▸ **Task prompt**: Could you copy each line of the listing that holds "spinning"?

▸ **Information given**:
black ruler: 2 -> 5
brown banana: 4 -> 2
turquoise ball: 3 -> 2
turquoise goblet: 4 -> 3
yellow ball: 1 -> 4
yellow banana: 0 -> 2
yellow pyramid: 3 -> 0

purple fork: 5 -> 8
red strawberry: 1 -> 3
==
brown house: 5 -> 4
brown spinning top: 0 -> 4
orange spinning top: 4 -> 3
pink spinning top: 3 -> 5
==
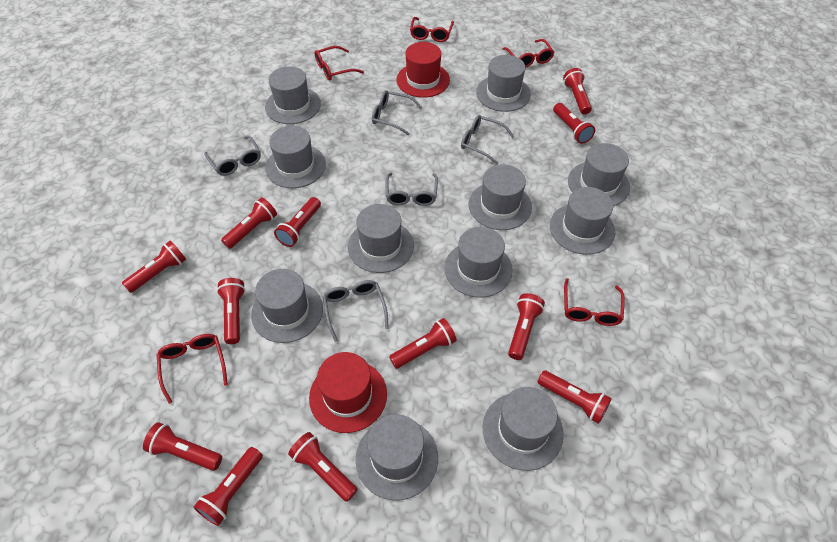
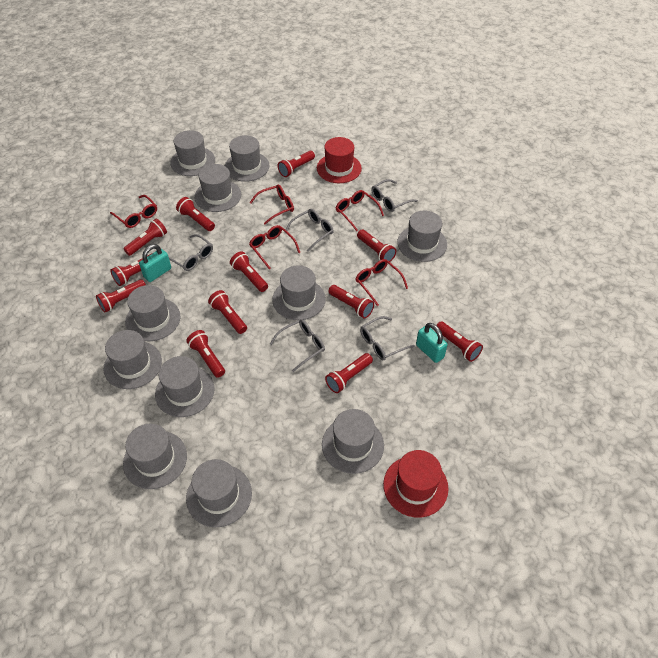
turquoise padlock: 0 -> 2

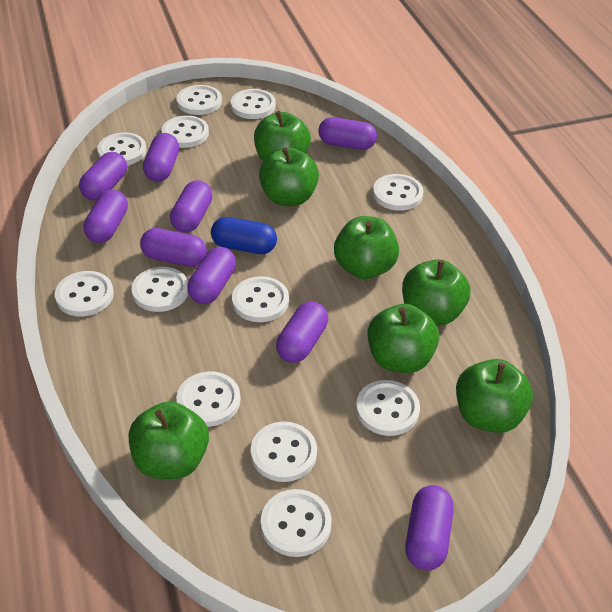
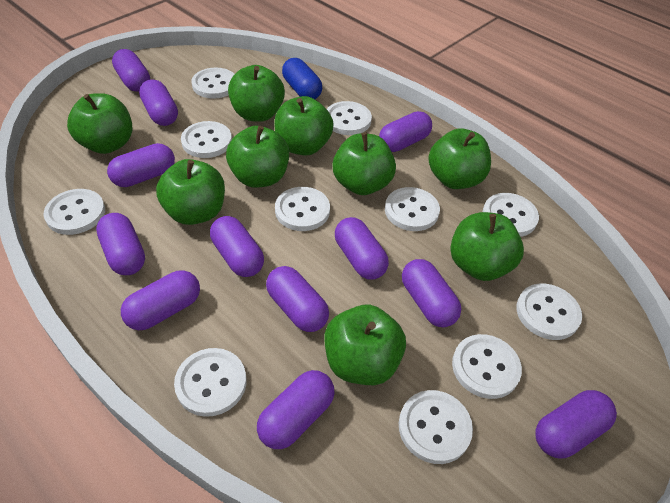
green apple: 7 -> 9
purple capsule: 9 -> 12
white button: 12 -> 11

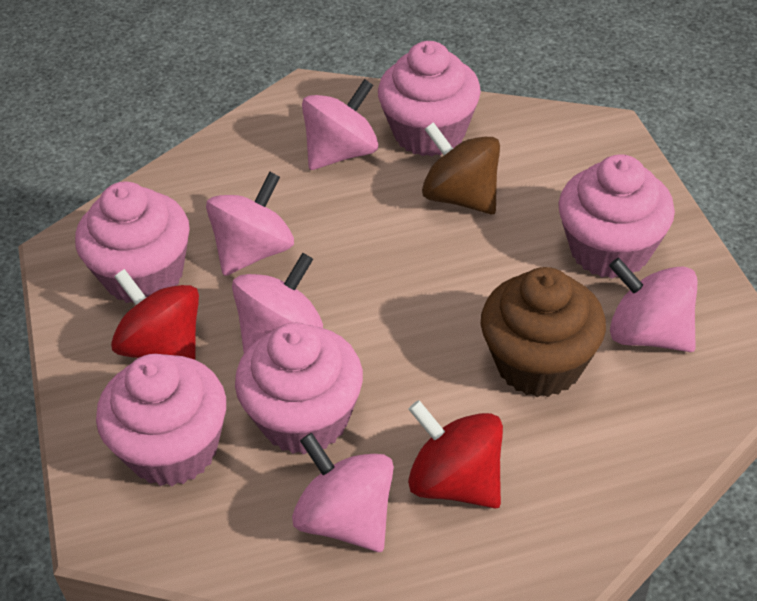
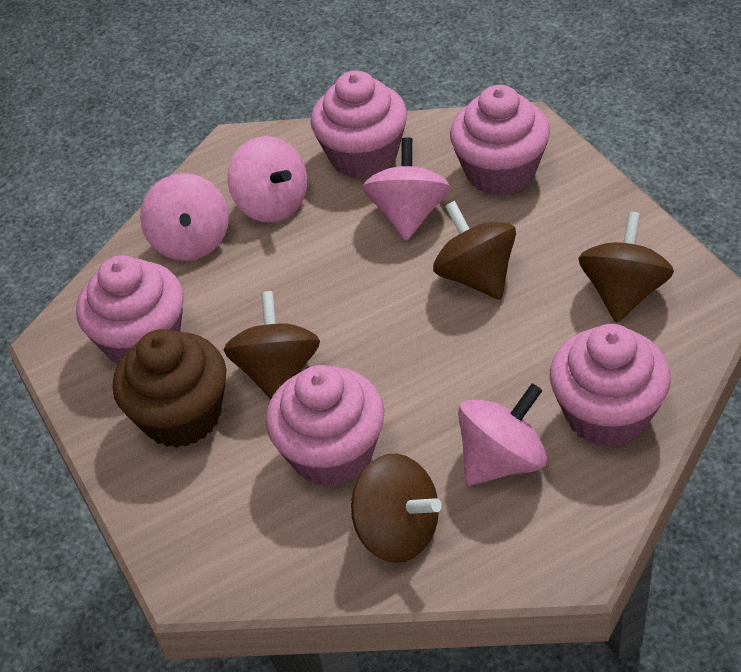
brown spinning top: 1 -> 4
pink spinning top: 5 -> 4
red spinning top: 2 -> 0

▸ **Solution to the problem**:
brown spinning top: 0 -> 4
orange spinning top: 4 -> 3
pink spinning top: 3 -> 5
brown spinning top: 1 -> 4
pink spinning top: 5 -> 4
red spinning top: 2 -> 0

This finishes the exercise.